Work to be completed> Take the listing below and print exactly the lines starting at the line containing "(161, 733) = (249, 515): none -> black box" and ending at the line containing "(366, 761) = (485, 582): blue", both ends included, and no others.

The input>
[Start of Attachment]
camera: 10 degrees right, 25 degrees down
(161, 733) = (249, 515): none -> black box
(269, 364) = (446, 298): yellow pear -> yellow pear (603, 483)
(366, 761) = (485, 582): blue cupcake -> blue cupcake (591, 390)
[End of Attachment]
[Start of Attachment]
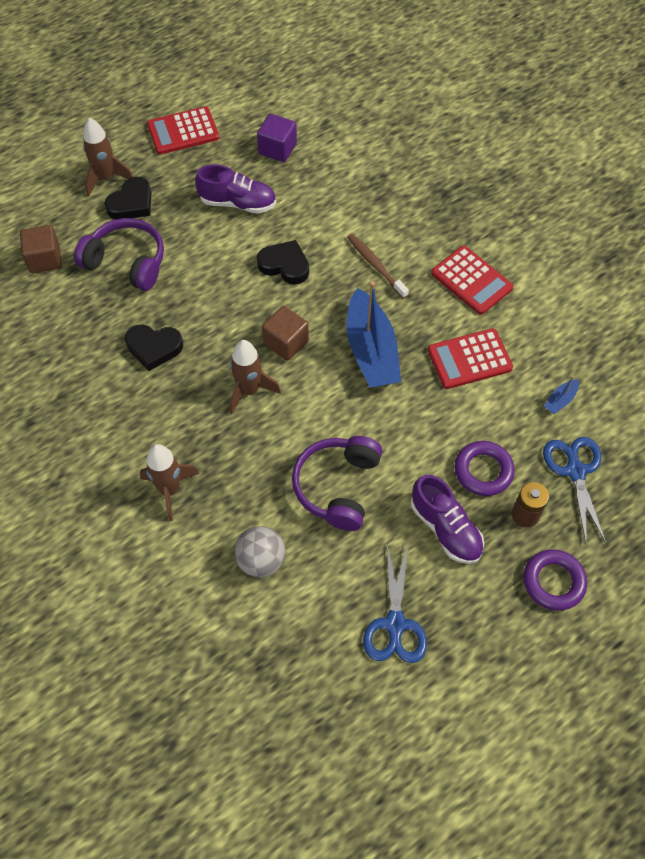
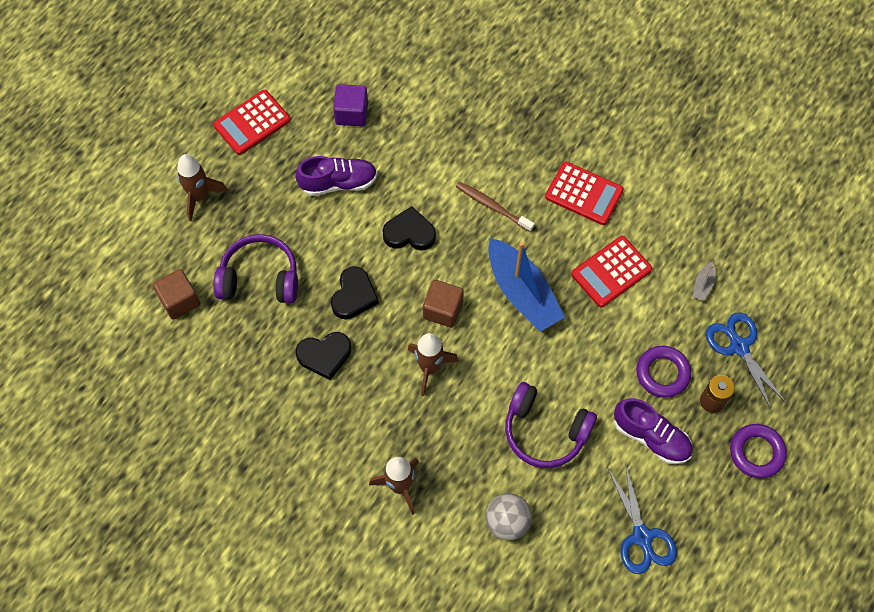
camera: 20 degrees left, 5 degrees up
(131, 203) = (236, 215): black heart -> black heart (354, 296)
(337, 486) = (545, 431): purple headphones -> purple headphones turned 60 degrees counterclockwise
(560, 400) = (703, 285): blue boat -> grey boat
[End of Attachment]
[Start of Attachment]
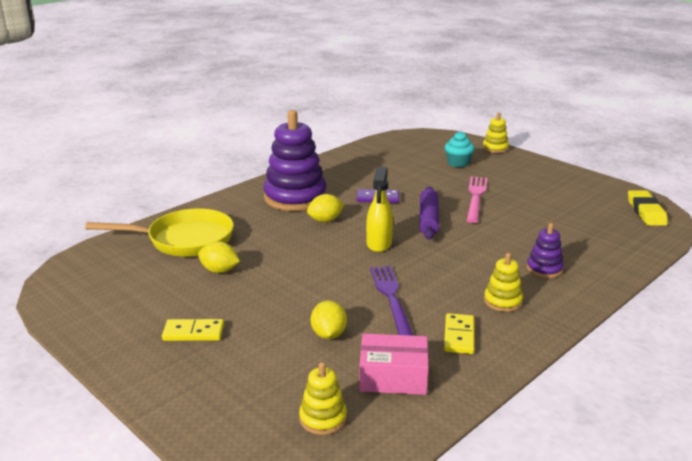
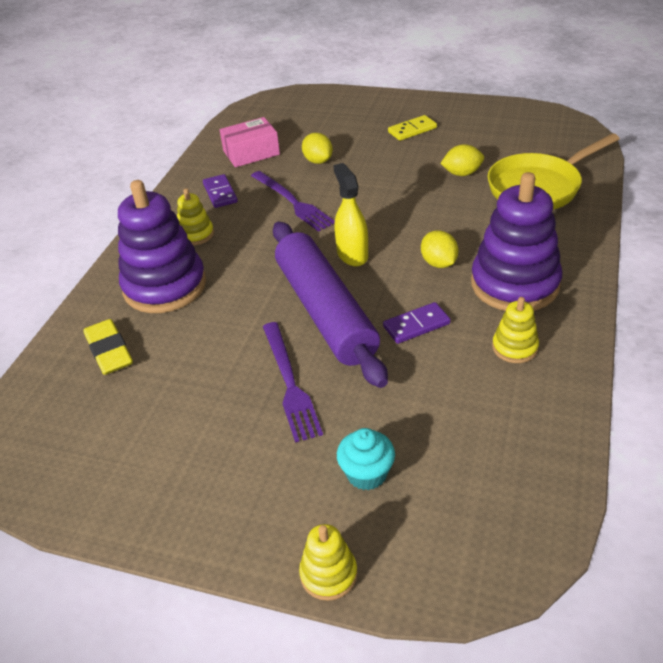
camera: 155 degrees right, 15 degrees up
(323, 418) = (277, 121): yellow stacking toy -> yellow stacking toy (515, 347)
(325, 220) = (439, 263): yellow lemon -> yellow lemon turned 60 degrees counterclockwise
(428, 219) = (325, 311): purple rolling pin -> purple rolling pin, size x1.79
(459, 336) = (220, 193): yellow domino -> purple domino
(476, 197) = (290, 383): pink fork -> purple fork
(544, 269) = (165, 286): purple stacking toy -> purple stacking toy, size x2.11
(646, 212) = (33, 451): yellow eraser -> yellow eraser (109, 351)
[End of Attachment]
Solution to this task>
(161, 733) = (249, 515): none -> black box
(269, 364) = (446, 298): yellow pear -> yellow pear (603, 483)
(366, 761) = (485, 582): blue cupcake -> blue cupcake (591, 390)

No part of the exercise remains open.